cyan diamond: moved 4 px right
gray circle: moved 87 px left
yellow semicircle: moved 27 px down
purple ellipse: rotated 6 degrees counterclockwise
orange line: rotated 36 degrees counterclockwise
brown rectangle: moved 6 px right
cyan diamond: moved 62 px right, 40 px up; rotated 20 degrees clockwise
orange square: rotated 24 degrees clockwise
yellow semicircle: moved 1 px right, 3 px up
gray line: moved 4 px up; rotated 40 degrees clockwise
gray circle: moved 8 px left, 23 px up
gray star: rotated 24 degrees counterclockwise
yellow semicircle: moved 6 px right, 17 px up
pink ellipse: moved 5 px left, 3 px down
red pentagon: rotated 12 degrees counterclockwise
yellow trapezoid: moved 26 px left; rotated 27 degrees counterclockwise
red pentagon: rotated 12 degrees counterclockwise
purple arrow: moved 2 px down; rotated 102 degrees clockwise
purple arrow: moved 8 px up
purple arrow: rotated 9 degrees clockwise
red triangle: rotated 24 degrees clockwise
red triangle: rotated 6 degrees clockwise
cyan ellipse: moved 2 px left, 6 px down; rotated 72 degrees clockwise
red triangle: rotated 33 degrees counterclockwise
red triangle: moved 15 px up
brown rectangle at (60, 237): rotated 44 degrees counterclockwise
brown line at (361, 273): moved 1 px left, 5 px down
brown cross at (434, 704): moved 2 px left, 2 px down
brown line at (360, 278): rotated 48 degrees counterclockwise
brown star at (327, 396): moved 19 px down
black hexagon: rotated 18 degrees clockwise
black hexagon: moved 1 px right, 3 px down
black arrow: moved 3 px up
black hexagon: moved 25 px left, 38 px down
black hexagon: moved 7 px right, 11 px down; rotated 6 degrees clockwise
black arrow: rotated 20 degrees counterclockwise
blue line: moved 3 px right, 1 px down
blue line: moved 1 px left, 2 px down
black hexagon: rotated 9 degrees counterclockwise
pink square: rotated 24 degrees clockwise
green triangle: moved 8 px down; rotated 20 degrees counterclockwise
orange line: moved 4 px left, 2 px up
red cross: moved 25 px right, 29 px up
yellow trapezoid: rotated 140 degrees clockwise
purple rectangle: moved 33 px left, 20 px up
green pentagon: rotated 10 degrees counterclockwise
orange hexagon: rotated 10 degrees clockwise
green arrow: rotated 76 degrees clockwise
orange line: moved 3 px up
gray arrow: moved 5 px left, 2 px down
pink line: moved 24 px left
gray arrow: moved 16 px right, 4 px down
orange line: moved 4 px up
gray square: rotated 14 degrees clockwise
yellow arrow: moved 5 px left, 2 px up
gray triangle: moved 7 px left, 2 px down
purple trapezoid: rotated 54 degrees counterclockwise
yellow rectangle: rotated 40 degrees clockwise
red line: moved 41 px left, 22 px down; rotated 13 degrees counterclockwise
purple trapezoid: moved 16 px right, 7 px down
|---|
Could you print the records from their first line through the line containing "red triangle: rotated 33", including both of those lines, exactly as they appear?

cyan diamond: moved 4 px right
gray circle: moved 87 px left
yellow semicircle: moved 27 px down
purple ellipse: rotated 6 degrees counterclockwise
orange line: rotated 36 degrees counterclockwise
brown rectangle: moved 6 px right
cyan diamond: moved 62 px right, 40 px up; rotated 20 degrees clockwise
orange square: rotated 24 degrees clockwise
yellow semicircle: moved 1 px right, 3 px up
gray line: moved 4 px up; rotated 40 degrees clockwise
gray circle: moved 8 px left, 23 px up
gray star: rotated 24 degrees counterclockwise
yellow semicircle: moved 6 px right, 17 px up
pink ellipse: moved 5 px left, 3 px down
red pentagon: rotated 12 degrees counterclockwise
yellow trapezoid: moved 26 px left; rotated 27 degrees counterclockwise
red pentagon: rotated 12 degrees counterclockwise
purple arrow: moved 2 px down; rotated 102 degrees clockwise
purple arrow: moved 8 px up
purple arrow: rotated 9 degrees clockwise
red triangle: rotated 24 degrees clockwise
red triangle: rotated 6 degrees clockwise
cyan ellipse: moved 2 px left, 6 px down; rotated 72 degrees clockwise
red triangle: rotated 33 degrees counterclockwise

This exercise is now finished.